* _Exercise brief_:
Could you reproduce all of the following entries exactly?

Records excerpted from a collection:
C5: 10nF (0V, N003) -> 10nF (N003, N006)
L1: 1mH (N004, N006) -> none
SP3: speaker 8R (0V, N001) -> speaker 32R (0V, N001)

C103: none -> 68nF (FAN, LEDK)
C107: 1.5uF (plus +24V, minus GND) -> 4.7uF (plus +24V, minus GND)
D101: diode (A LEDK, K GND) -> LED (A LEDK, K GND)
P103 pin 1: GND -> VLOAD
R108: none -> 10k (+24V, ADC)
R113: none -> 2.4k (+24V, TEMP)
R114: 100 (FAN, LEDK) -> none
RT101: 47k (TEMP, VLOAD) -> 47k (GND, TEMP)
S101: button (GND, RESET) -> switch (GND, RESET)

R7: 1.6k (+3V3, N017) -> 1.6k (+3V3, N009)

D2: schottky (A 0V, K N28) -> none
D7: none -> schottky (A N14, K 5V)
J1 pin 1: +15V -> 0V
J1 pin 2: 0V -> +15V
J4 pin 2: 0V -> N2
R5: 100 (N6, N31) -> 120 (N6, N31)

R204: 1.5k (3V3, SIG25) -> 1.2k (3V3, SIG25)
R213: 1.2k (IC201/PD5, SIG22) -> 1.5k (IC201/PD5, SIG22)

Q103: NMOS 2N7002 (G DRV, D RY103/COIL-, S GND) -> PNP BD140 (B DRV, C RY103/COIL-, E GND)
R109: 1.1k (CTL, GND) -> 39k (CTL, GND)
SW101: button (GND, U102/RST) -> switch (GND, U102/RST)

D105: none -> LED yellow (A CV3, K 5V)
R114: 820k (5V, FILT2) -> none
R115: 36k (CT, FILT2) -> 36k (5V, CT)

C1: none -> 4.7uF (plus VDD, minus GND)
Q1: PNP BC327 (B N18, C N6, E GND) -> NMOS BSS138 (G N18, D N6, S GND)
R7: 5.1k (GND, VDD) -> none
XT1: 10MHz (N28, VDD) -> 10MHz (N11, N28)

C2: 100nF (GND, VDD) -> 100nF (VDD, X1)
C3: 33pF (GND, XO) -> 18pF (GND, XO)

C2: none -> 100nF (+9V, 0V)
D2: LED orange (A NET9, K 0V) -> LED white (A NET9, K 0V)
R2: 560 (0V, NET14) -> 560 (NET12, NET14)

* _Problem solution_:
C5: 10nF (0V, N003) -> 10nF (N003, N006)
L1: 1mH (N004, N006) -> none
SP3: speaker 8R (0V, N001) -> speaker 32R (0V, N001)

C103: none -> 68nF (FAN, LEDK)
C107: 1.5uF (plus +24V, minus GND) -> 4.7uF (plus +24V, minus GND)
D101: diode (A LEDK, K GND) -> LED (A LEDK, K GND)
P103 pin 1: GND -> VLOAD
R108: none -> 10k (+24V, ADC)
R113: none -> 2.4k (+24V, TEMP)
R114: 100 (FAN, LEDK) -> none
RT101: 47k (TEMP, VLOAD) -> 47k (GND, TEMP)
S101: button (GND, RESET) -> switch (GND, RESET)

R7: 1.6k (+3V3, N017) -> 1.6k (+3V3, N009)

D2: schottky (A 0V, K N28) -> none
D7: none -> schottky (A N14, K 5V)
J1 pin 1: +15V -> 0V
J1 pin 2: 0V -> +15V
J4 pin 2: 0V -> N2
R5: 100 (N6, N31) -> 120 (N6, N31)

R204: 1.5k (3V3, SIG25) -> 1.2k (3V3, SIG25)
R213: 1.2k (IC201/PD5, SIG22) -> 1.5k (IC201/PD5, SIG22)

Q103: NMOS 2N7002 (G DRV, D RY103/COIL-, S GND) -> PNP BD140 (B DRV, C RY103/COIL-, E GND)
R109: 1.1k (CTL, GND) -> 39k (CTL, GND)
SW101: button (GND, U102/RST) -> switch (GND, U102/RST)

D105: none -> LED yellow (A CV3, K 5V)
R114: 820k (5V, FILT2) -> none
R115: 36k (CT, FILT2) -> 36k (5V, CT)

C1: none -> 4.7uF (plus VDD, minus GND)
Q1: PNP BC327 (B N18, C N6, E GND) -> NMOS BSS138 (G N18, D N6, S GND)
R7: 5.1k (GND, VDD) -> none
XT1: 10MHz (N28, VDD) -> 10MHz (N11, N28)

C2: 100nF (GND, VDD) -> 100nF (VDD, X1)
C3: 33pF (GND, XO) -> 18pF (GND, XO)

C2: none -> 100nF (+9V, 0V)
D2: LED orange (A NET9, K 0V) -> LED white (A NET9, K 0V)
R2: 560 (0V, NET14) -> 560 (NET12, NET14)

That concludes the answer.